# YOUR GOAL
Return the full set of entries below exactly, leaving every image out.

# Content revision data
§

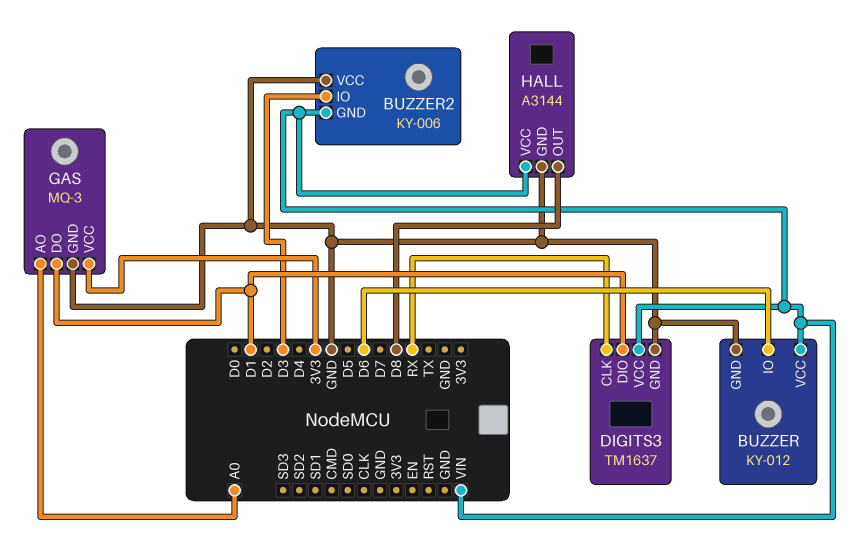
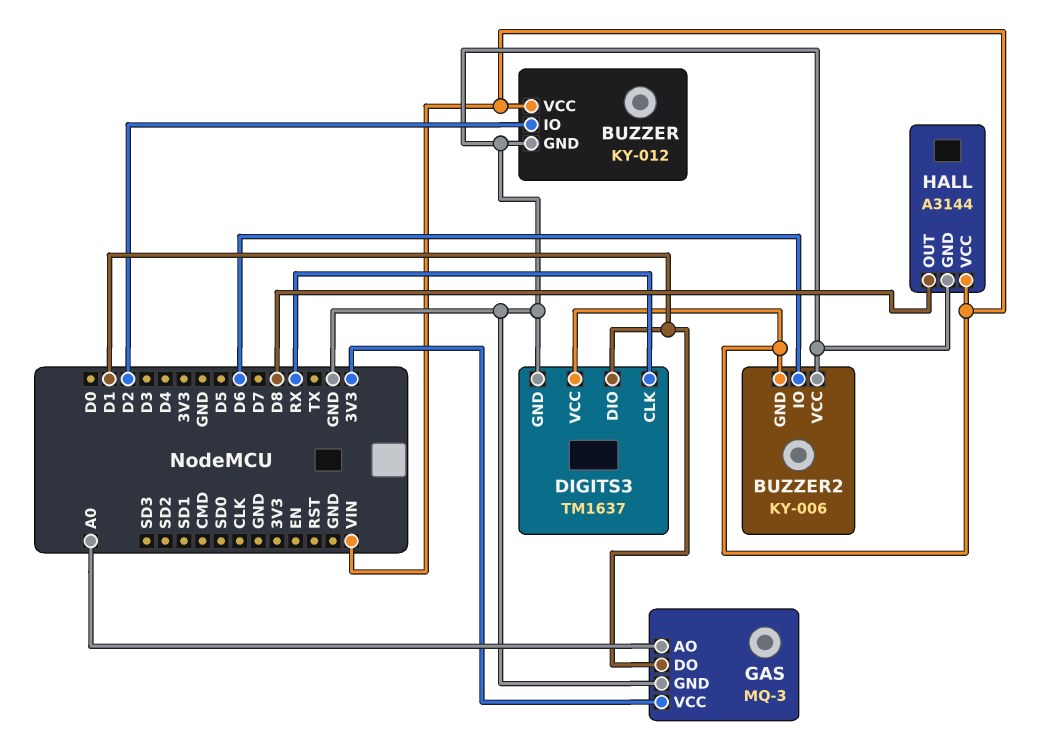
BUZZER pin IO: D6 -> D2
BUZZER2 pin IO: D3 -> D6

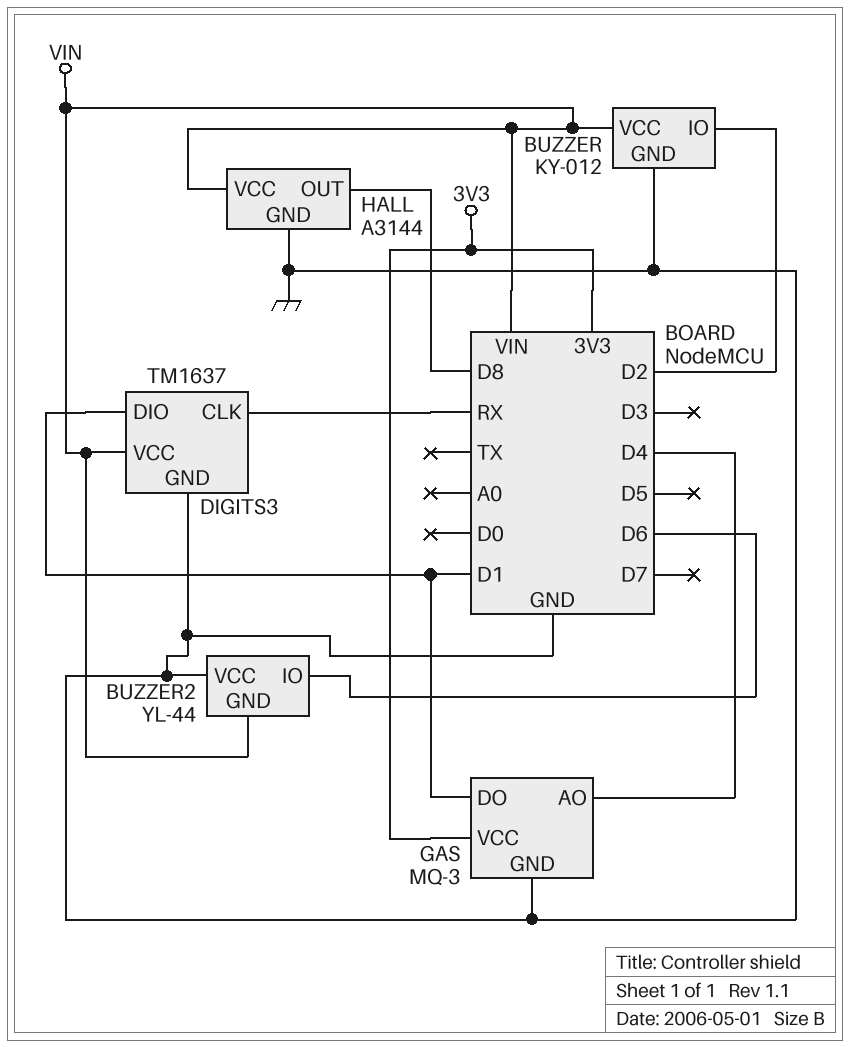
BUZZER2: KY-006 -> YL-44
GAS pin AO: A0 -> D4

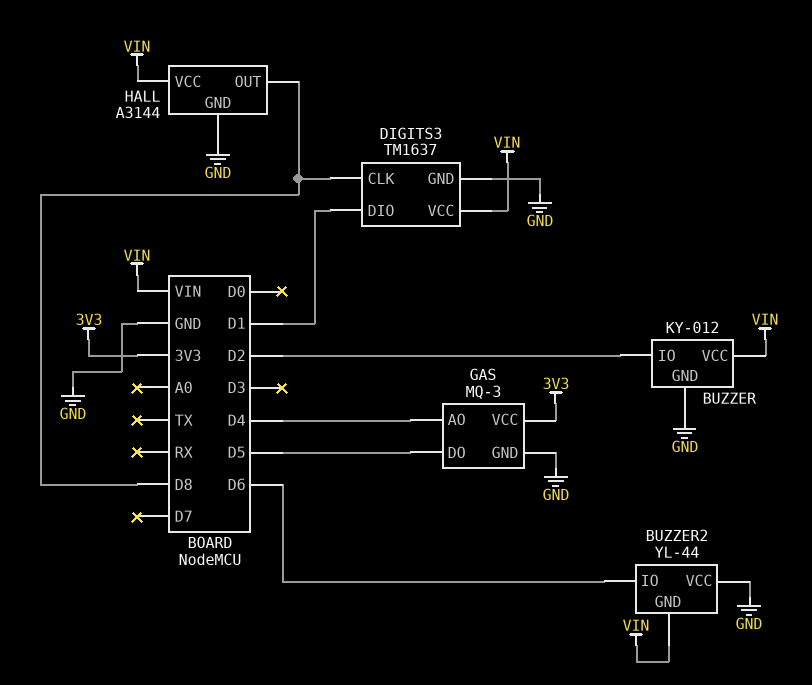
DIGITS3 pin CLK: RX -> D8
GAS pin DO: D1 -> D5

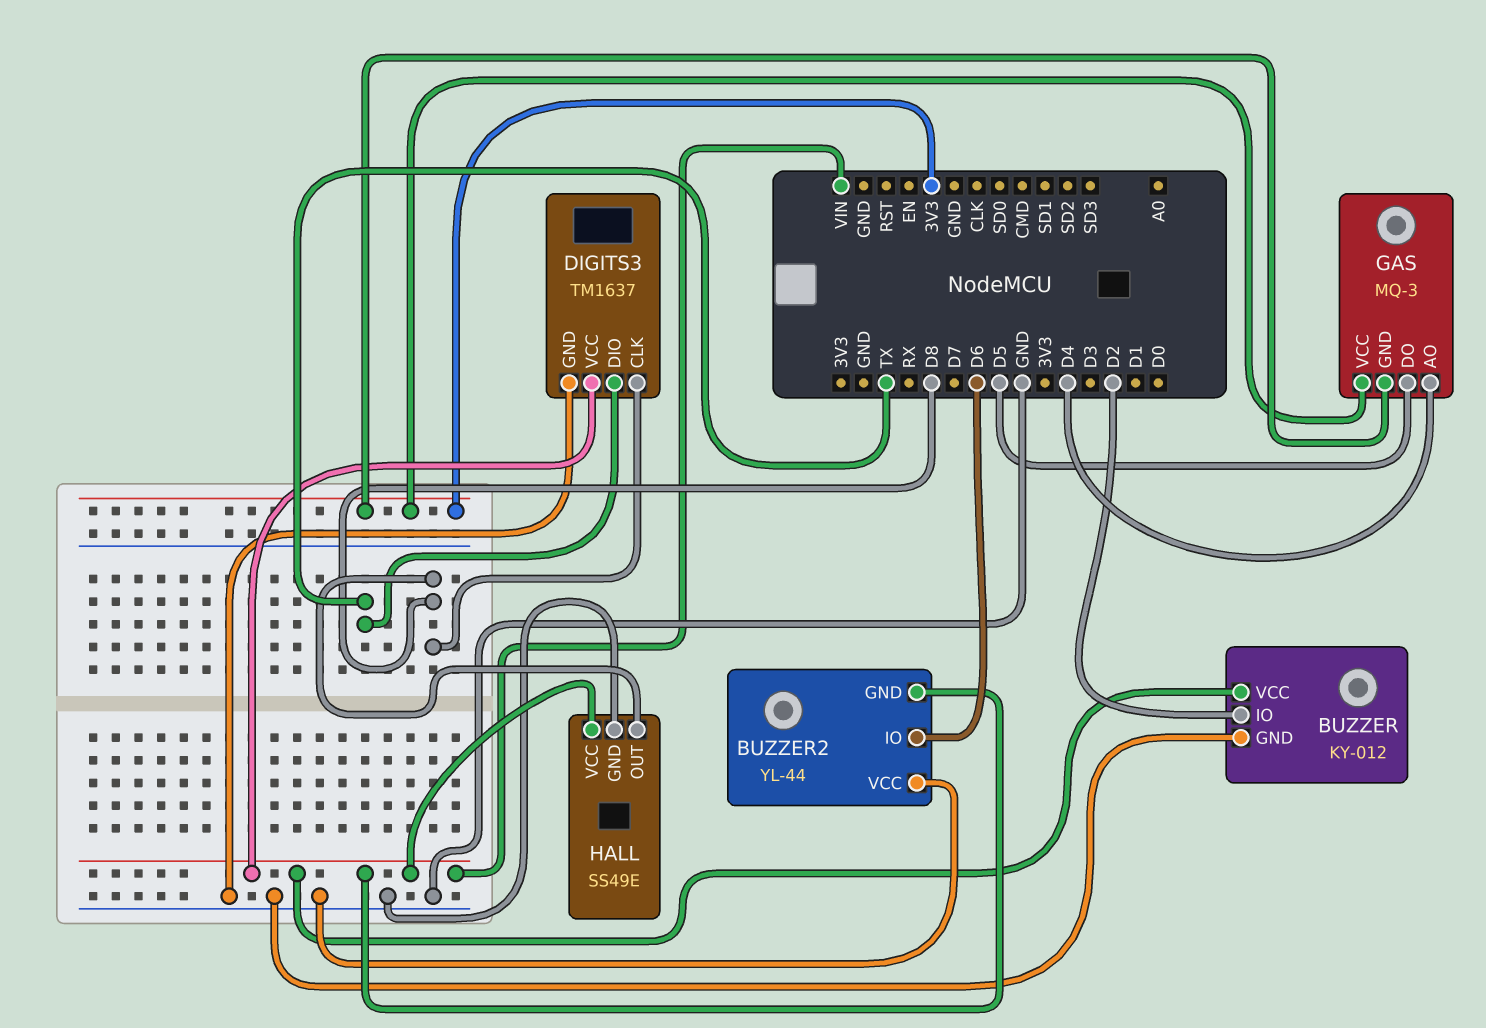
DIGITS3 pin DIO: D1 -> TX
GAS pin GND: GND -> 3V3
HALL: A3144 -> SS49E

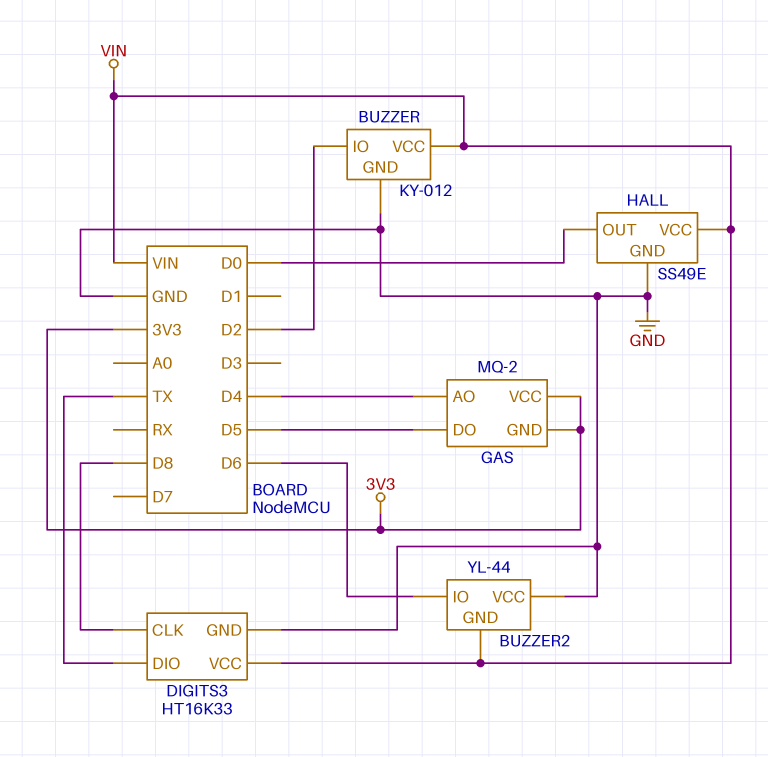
DIGITS3: TM1637 -> HT16K33
GAS: MQ-3 -> MQ-2
HALL pin OUT: D8 -> D0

§

# RESPONSE FOR THIS EXERCISE
BUZZER pin IO: D6 -> D2
BUZZER2 pin IO: D3 -> D6

BUZZER2: KY-006 -> YL-44
GAS pin AO: A0 -> D4

DIGITS3 pin CLK: RX -> D8
GAS pin DO: D1 -> D5

DIGITS3 pin DIO: D1 -> TX
GAS pin GND: GND -> 3V3
HALL: A3144 -> SS49E

DIGITS3: TM1637 -> HT16K33
GAS: MQ-3 -> MQ-2
HALL pin OUT: D8 -> D0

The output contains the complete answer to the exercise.